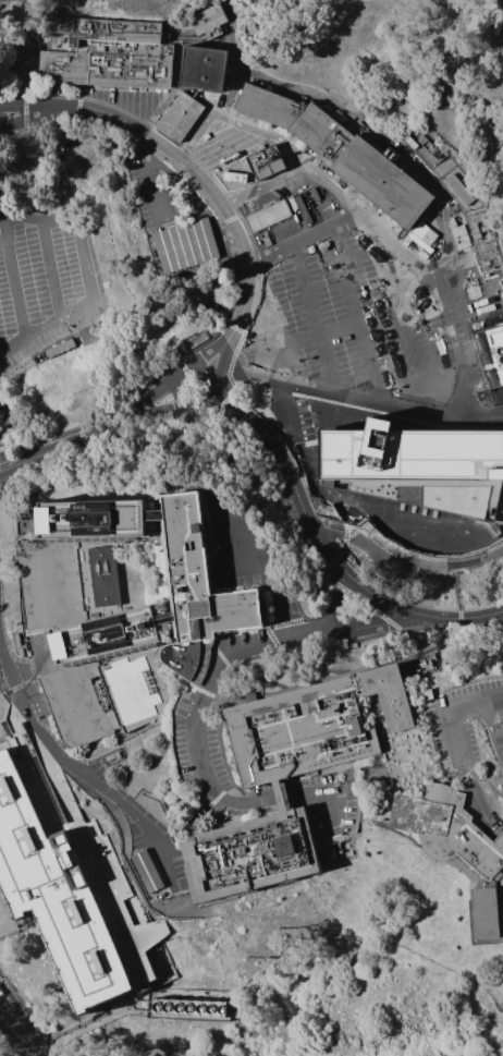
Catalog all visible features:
building: (498, 18)
building: (207, 20)
building: (109, 54)
building: (203, 68)
road: (72, 111)
building: (180, 116)
road: (31, 118)
road: (281, 140)
building: (339, 153)
road: (186, 160)
building: (265, 162)
building: (443, 169)
road: (147, 173)
road: (333, 189)
road: (41, 208)
road: (1, 216)
building: (269, 216)
road: (3, 241)
building: (186, 245)
parking lot: (40, 273)
parking lot: (325, 281)
road: (299, 283)
road: (16, 295)
building: (95, 308)
road: (62, 311)
building: (65, 329)
road: (330, 329)
road: (260, 332)
road: (12, 343)
road: (209, 352)
building: (492, 352)
building: (360, 357)
road: (219, 359)
road: (155, 392)
road: (229, 401)
road: (180, 404)
road: (159, 408)
road: (221, 411)
road: (68, 442)
building: (417, 466)
road: (295, 490)
building: (153, 515)
building: (91, 518)
road: (358, 538)
parking lot: (375, 547)
parking lot: (246, 552)
road: (268, 568)
building: (68, 581)
building: (197, 592)
road: (342, 602)
road: (416, 613)
building: (165, 618)
building: (103, 635)
road: (255, 646)
building: (103, 694)
building: (426, 694)
road: (486, 721)
building: (312, 725)
parking lot: (453, 740)
road: (498, 741)
parking lot: (183, 743)
road: (455, 746)
road: (498, 751)
parking lot: (218, 752)
road: (81, 773)
road: (196, 795)
building: (278, 796)
road: (280, 797)
road: (62, 798)
parking lot: (158, 846)
building: (455, 846)
building: (249, 855)
building: (148, 871)
building: (75, 904)
building: (0, 993)
building: (172, 1003)
road: (17, 1011)
road: (22, 1031)
road: (16, 1041)

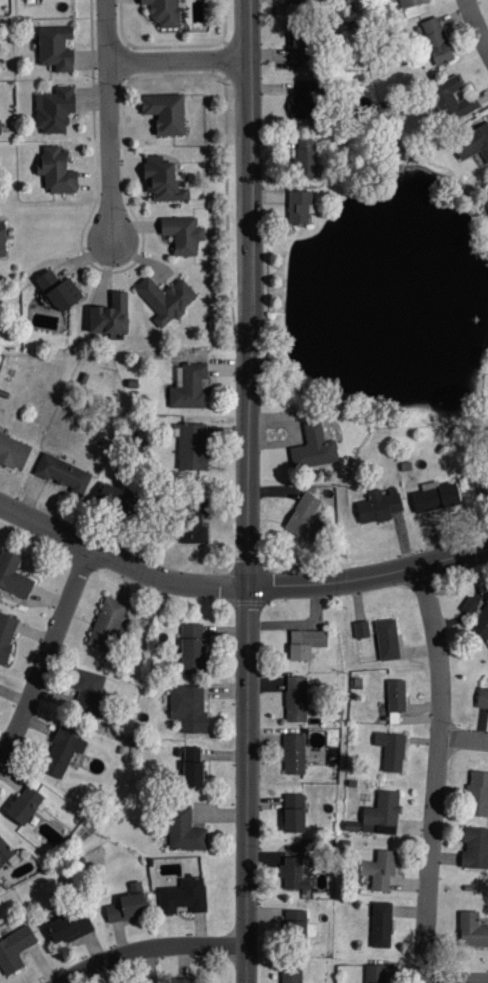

§ TASK ITEM: Pull every line containing "parking" out of the entries.

§ TASK ANSWER:
parking lot: (40, 273)
parking lot: (325, 281)
parking lot: (375, 547)
parking lot: (246, 552)
parking lot: (453, 740)
parking lot: (183, 743)
parking lot: (218, 752)
parking lot: (158, 846)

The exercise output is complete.